Excerpted records>
%%

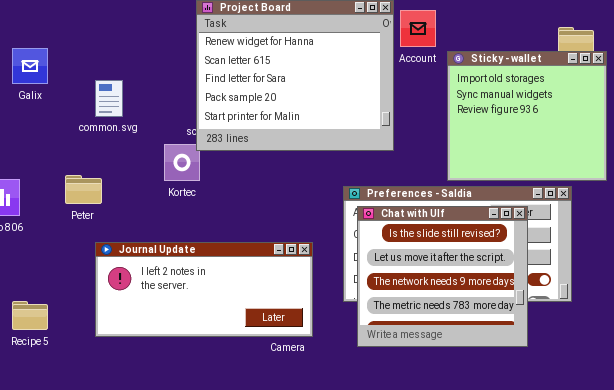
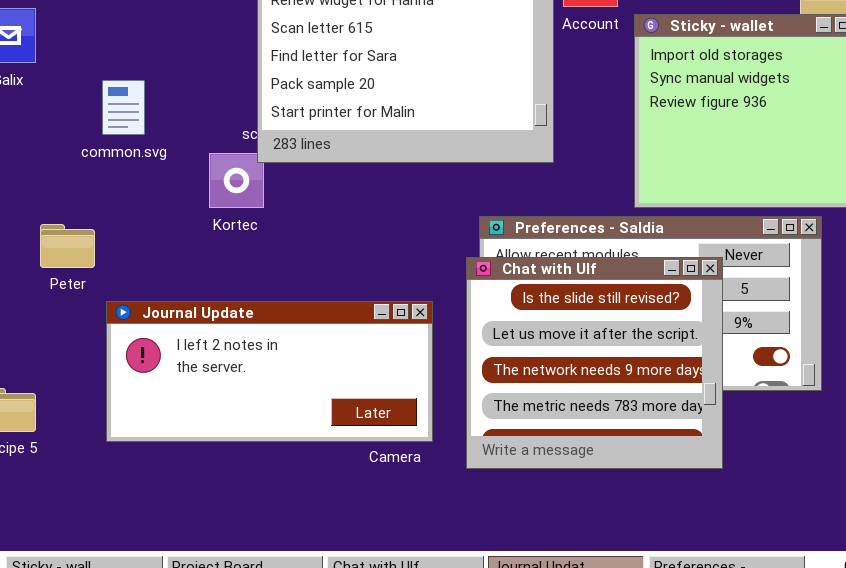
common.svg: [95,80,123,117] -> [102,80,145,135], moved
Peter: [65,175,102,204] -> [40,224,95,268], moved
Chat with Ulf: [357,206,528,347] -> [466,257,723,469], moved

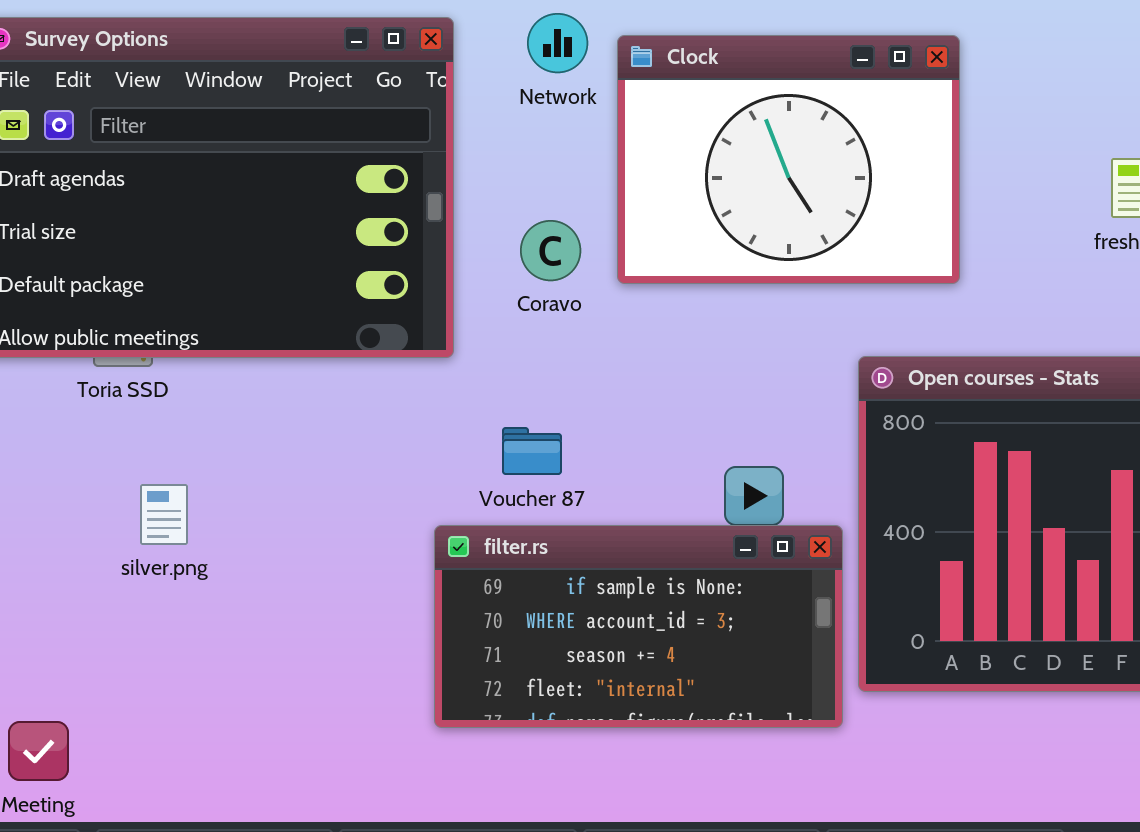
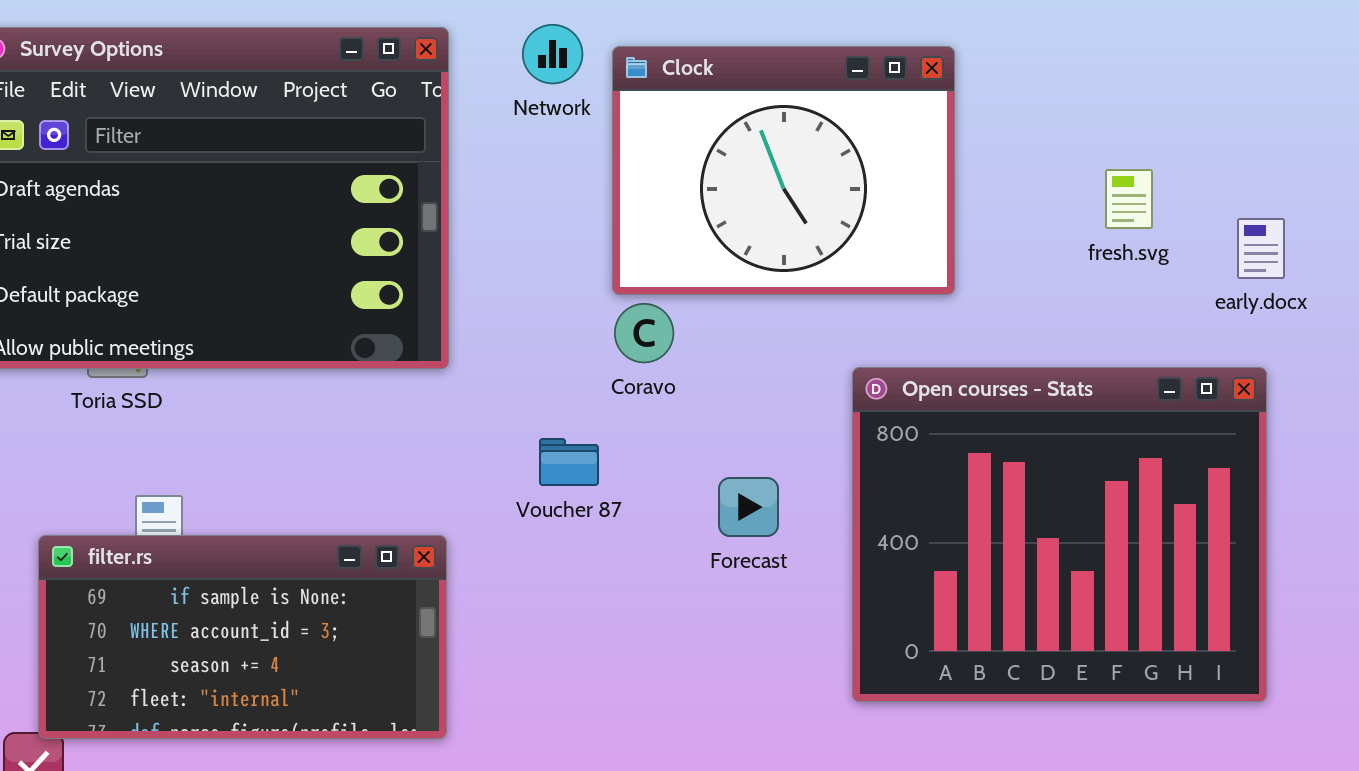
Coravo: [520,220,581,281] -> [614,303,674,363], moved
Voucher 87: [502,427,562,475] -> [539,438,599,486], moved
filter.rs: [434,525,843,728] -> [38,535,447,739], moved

%%
%%

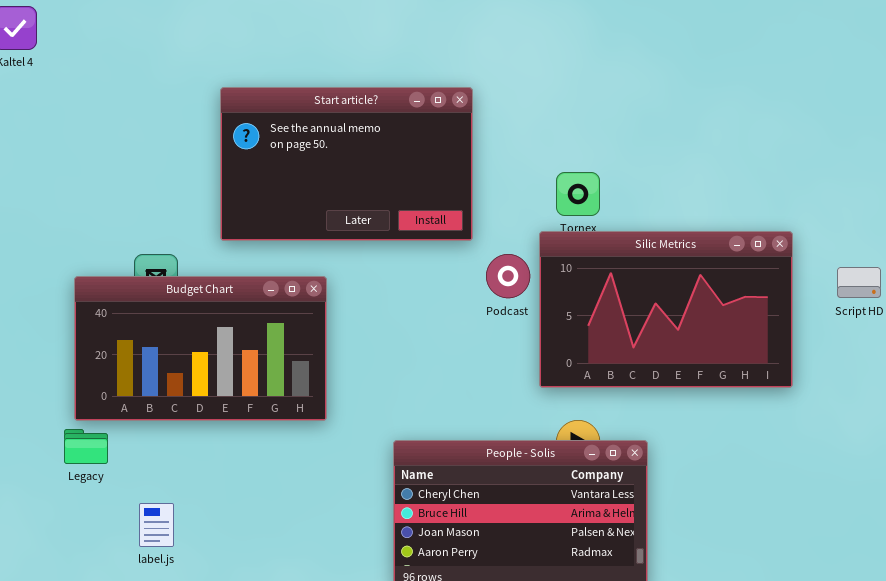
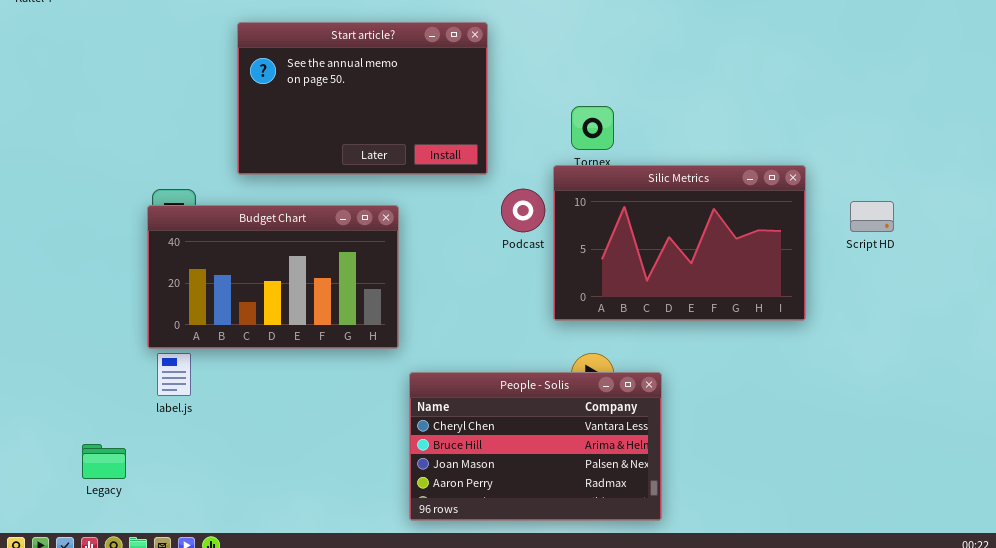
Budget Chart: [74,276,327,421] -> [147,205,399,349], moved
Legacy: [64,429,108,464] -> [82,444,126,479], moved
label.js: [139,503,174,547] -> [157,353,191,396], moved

%%
%%

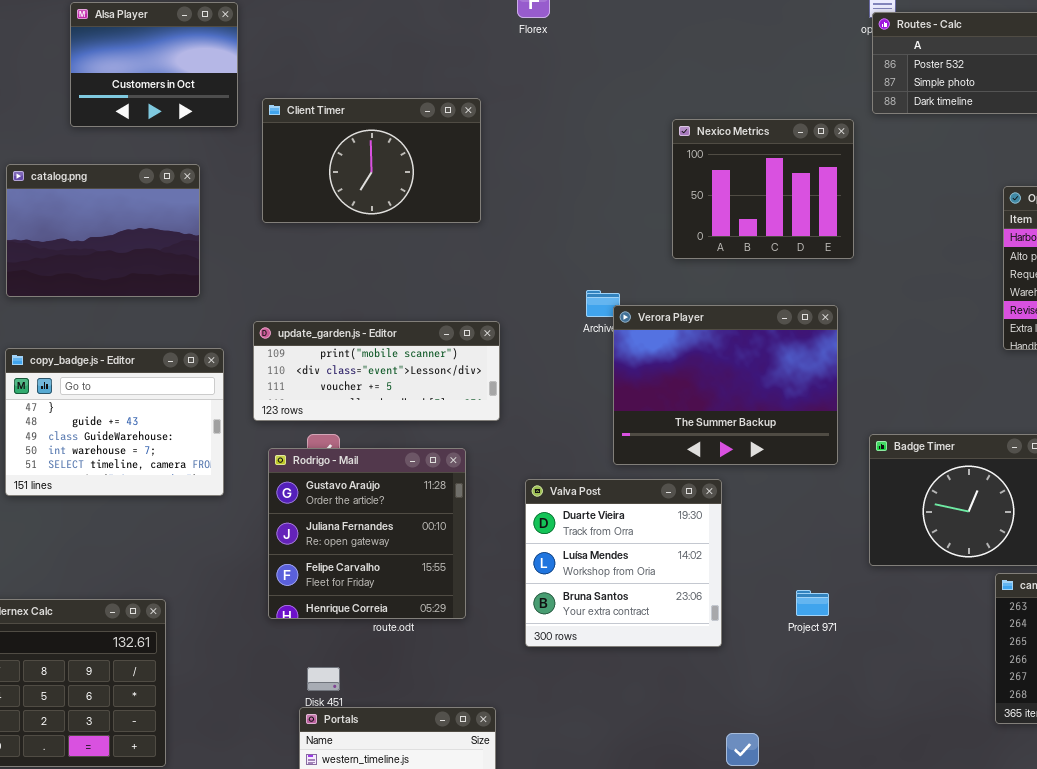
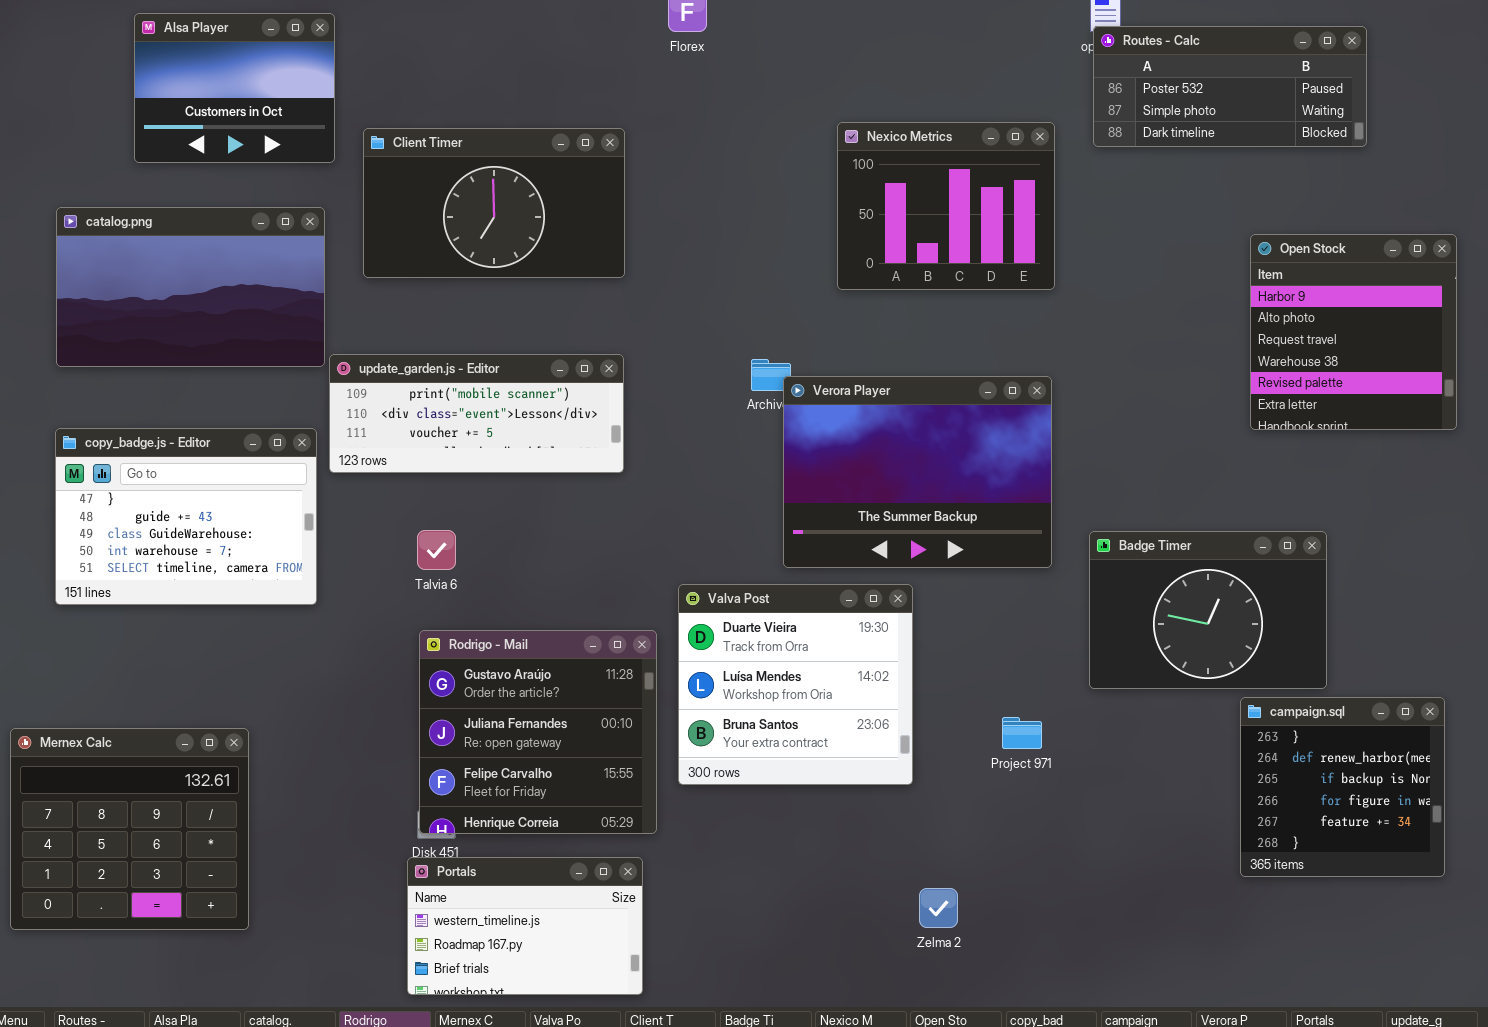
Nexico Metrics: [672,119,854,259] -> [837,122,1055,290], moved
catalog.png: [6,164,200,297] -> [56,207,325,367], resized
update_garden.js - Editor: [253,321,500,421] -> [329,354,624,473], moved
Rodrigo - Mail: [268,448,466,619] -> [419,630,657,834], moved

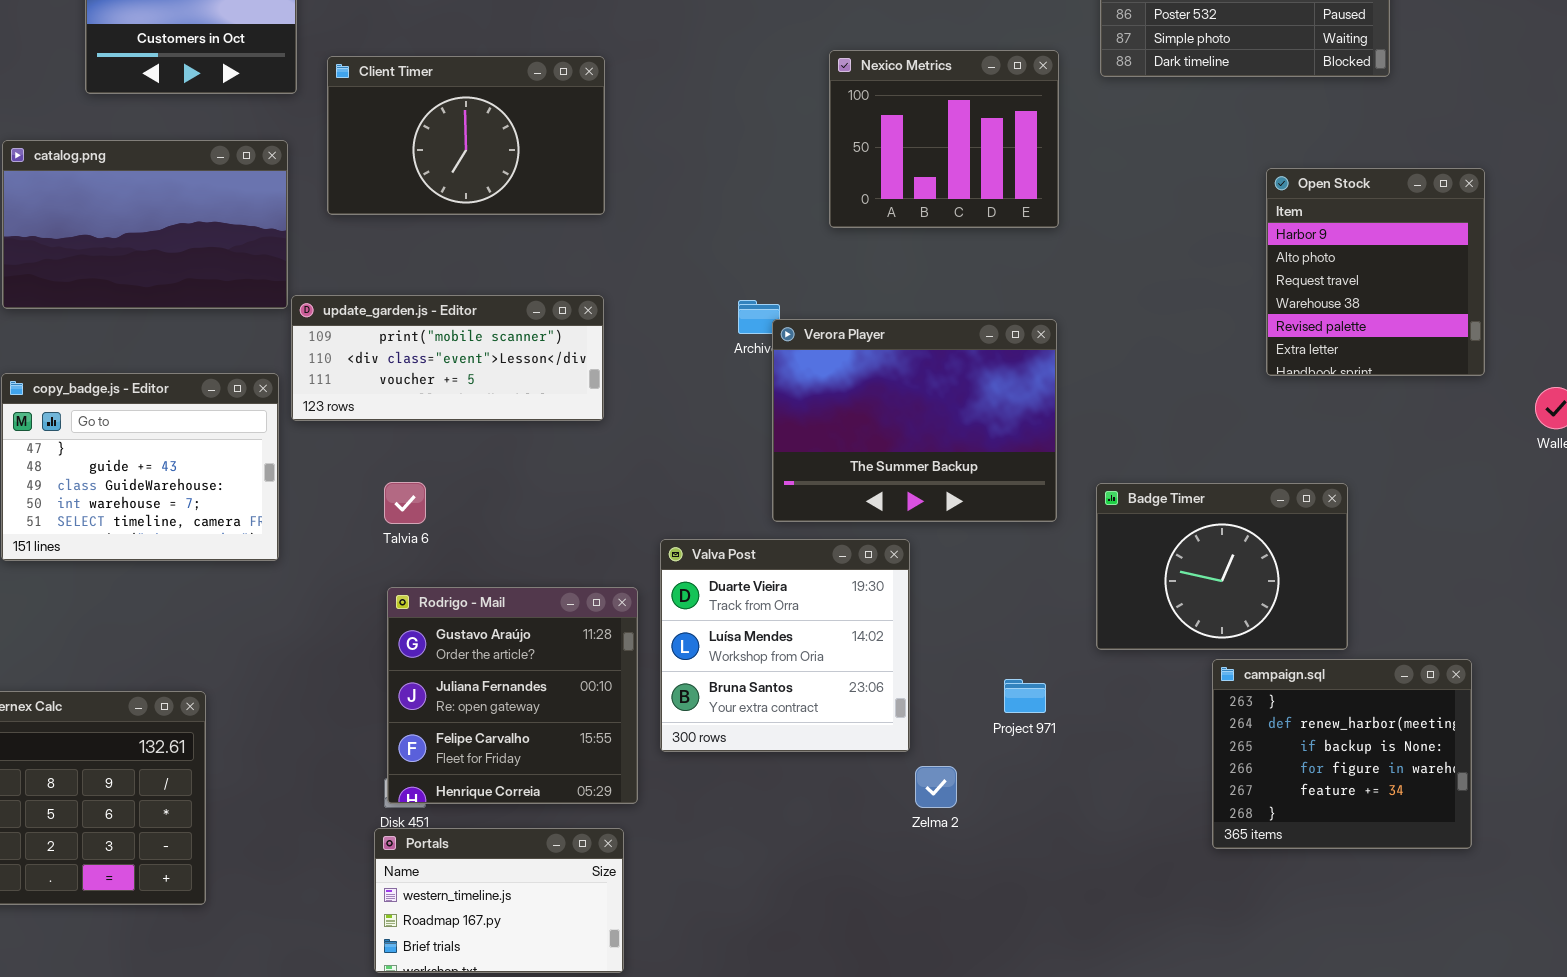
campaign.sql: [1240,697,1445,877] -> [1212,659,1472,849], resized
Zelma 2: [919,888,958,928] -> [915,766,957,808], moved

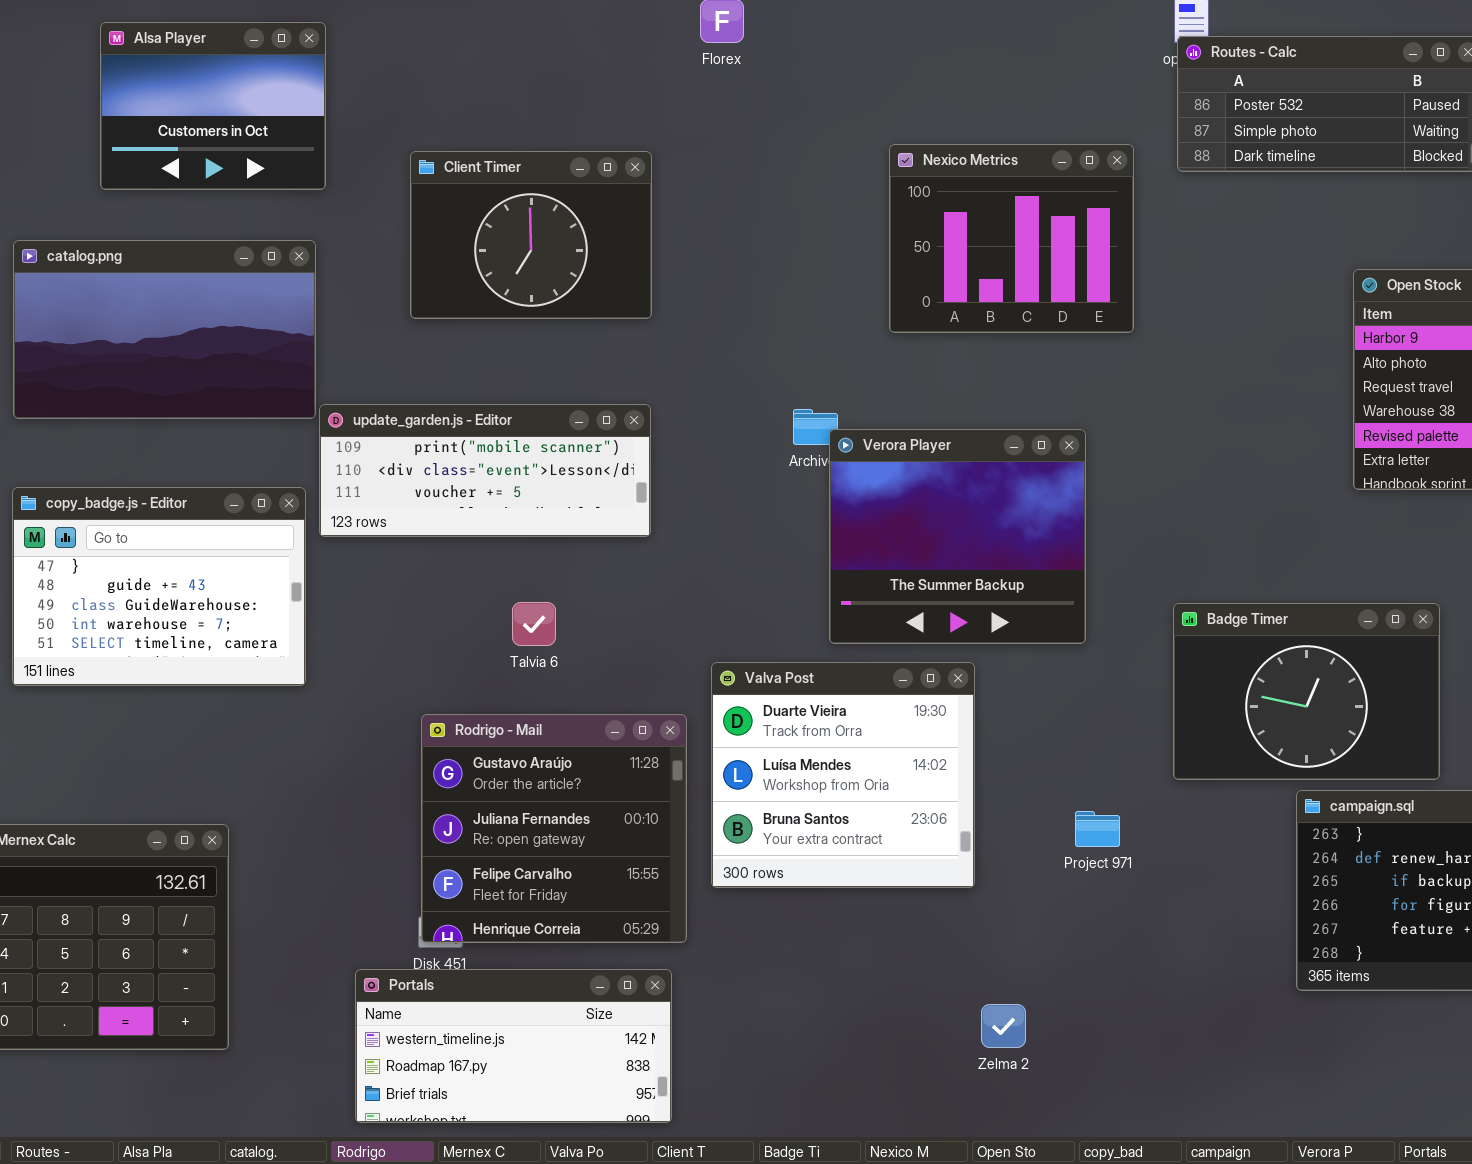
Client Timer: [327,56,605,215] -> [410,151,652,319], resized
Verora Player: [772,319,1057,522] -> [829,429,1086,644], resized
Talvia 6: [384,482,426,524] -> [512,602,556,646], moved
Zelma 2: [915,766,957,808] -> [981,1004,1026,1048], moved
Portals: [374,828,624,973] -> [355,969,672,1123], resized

%%

Exercise objective> Taking the entries above, extract every line from the one bearing "common.svg: [95,80,123,117] ->" through the one bearing "filter.rs: [434,525,843,728] ->", exactly, with no pictures.

Exercise answer>
common.svg: [95,80,123,117] -> [102,80,145,135], moved
Peter: [65,175,102,204] -> [40,224,95,268], moved
Chat with Ulf: [357,206,528,347] -> [466,257,723,469], moved

Coravo: [520,220,581,281] -> [614,303,674,363], moved
Voucher 87: [502,427,562,475] -> [539,438,599,486], moved
filter.rs: [434,525,843,728] -> [38,535,447,739], moved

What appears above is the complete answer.